== Segment start ==

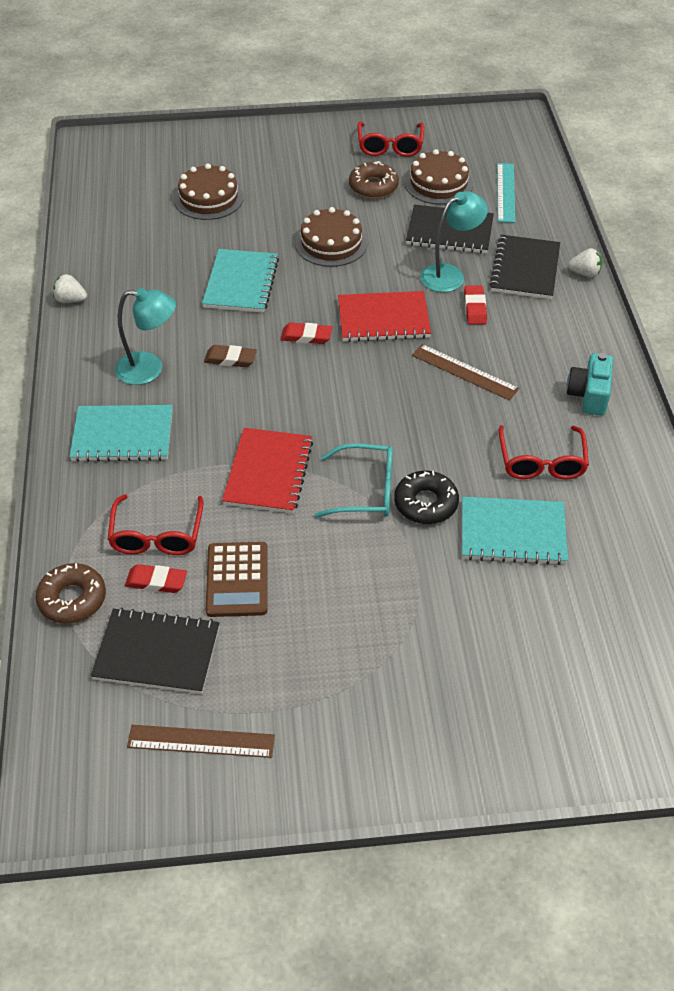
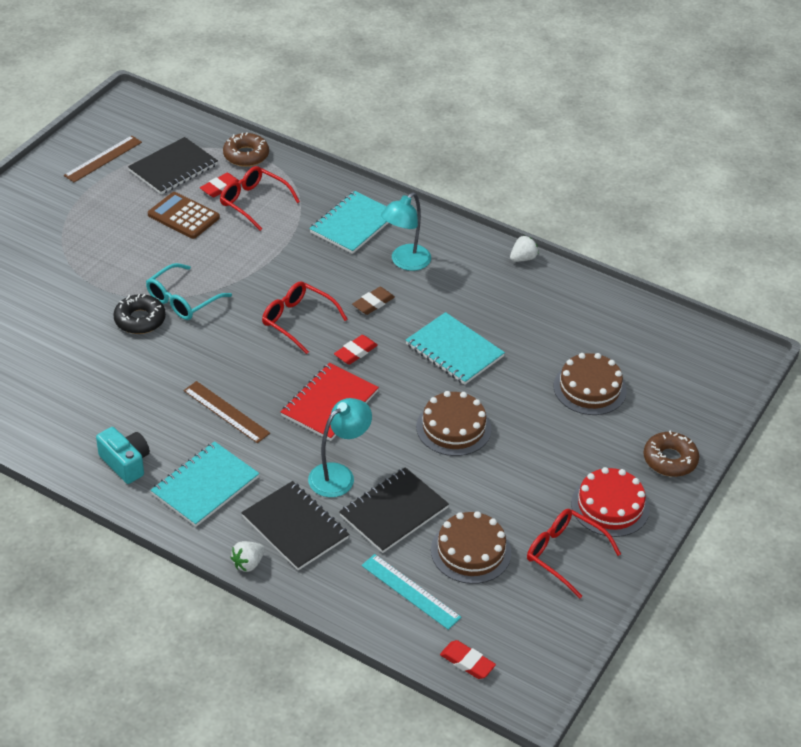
camera: 125 degrees right, 5 degrees down
(268, 472) = (248, 268): red notebook -> none
(322, 145) = (610, 506): none -> red cake
(373, 186) = (509, 502): brown donut -> brown donut (670, 460)
(450, 274) = (339, 475): turquoise lamp -> turquoise lamp turned 135 degrees counterclockwise
(464, 372) = (226, 412): brown ruler -> brown ruler turned 60 degrees clockwise
(475, 308) = (284, 463): red eraser -> red eraser (467, 662)
(513, 533) = (70, 343): turquoise notebook -> turquoise notebook (205, 486)
(541, 462) = (103, 394): red glasses -> red glasses (298, 321)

== Segment end ==

How to complete this task: Return all the lines above exactly; none of the pictures should appear.

Exercise solution:
camera: 125 degrees right, 5 degrees down
(268, 472) = (248, 268): red notebook -> none
(322, 145) = (610, 506): none -> red cake
(373, 186) = (509, 502): brown donut -> brown donut (670, 460)
(450, 274) = (339, 475): turquoise lamp -> turquoise lamp turned 135 degrees counterclockwise
(464, 372) = (226, 412): brown ruler -> brown ruler turned 60 degrees clockwise
(475, 308) = (284, 463): red eraser -> red eraser (467, 662)
(513, 533) = (70, 343): turquoise notebook -> turquoise notebook (205, 486)
(541, 462) = (103, 394): red glasses -> red glasses (298, 321)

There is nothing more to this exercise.